# Exercise description:
Word for word, restate every record.

--------

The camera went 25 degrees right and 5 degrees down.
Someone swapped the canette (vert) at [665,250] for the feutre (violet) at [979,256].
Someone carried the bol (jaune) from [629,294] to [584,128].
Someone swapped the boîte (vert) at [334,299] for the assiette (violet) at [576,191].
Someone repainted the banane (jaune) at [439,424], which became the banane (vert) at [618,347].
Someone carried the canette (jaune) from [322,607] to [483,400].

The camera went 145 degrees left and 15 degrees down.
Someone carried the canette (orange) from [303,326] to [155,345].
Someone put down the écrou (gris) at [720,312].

--------

# The completed task:
The camera went 25 degrees right and 5 degrees down.
Someone swapped the canette (vert) at [665,250] for the feutre (violet) at [979,256].
Someone carried the bol (jaune) from [629,294] to [584,128].
Someone swapped the boîte (vert) at [334,299] for the assiette (violet) at [576,191].
Someone repainted the banane (jaune) at [439,424], which became the banane (vert) at [618,347].
Someone carried the canette (jaune) from [322,607] to [483,400].

The camera went 145 degrees left and 15 degrees down.
Someone carried the canette (orange) from [303,326] to [155,345].
Someone put down the écrou (gris) at [720,312].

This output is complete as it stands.